**TASK TO CARRY OUT:** Every entry is to be returned exactly as it stands; the pictures are to be dropped.

**INPUT MATERIAL:**
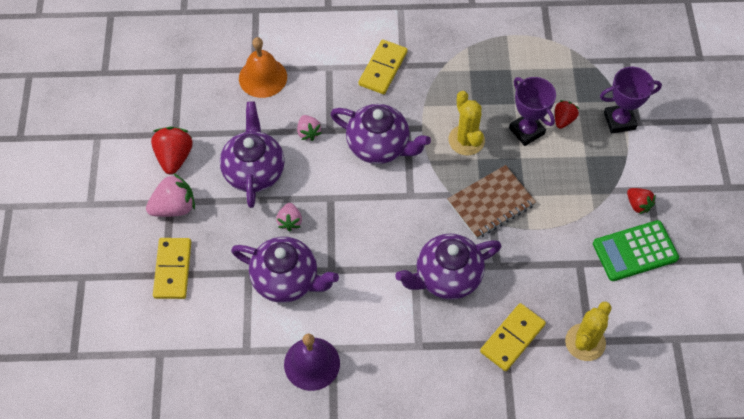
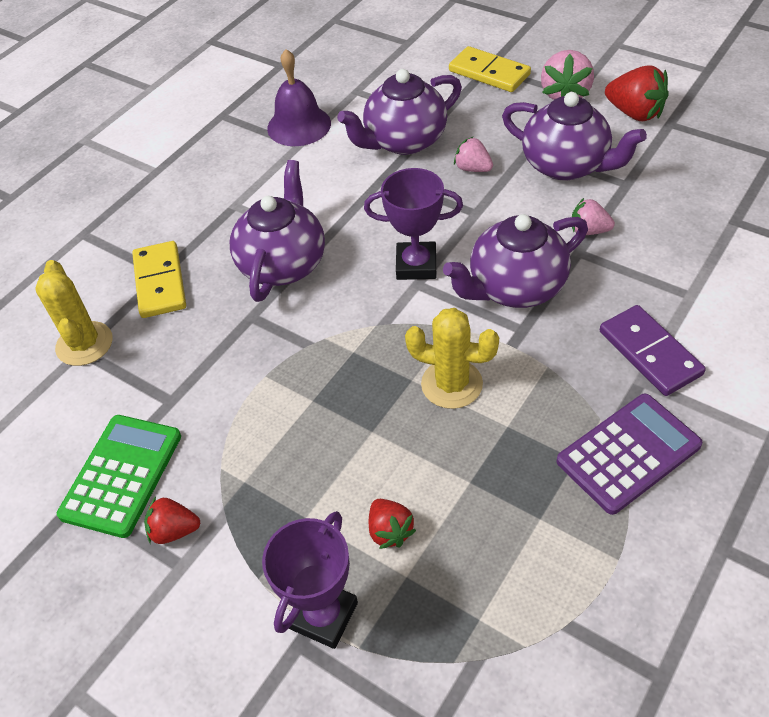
camera: 130 degrees right, 10 degrees down
(263, 77) = (714, 223): orange bell -> none
(383, 68) = (650, 353): yellow domino -> purple domino
(450, 53) = (628, 453): none -> purple calculator
(491, 203) = (334, 357): brown notebook -> none
(526, 131) = (409, 467): purple trophy -> purple trophy (416, 265)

**PROBLEM SOLUTION:**
camera: 130 degrees right, 10 degrees down
(263, 77) = (714, 223): orange bell -> none
(383, 68) = (650, 353): yellow domino -> purple domino
(450, 53) = (628, 453): none -> purple calculator
(491, 203) = (334, 357): brown notebook -> none
(526, 131) = (409, 467): purple trophy -> purple trophy (416, 265)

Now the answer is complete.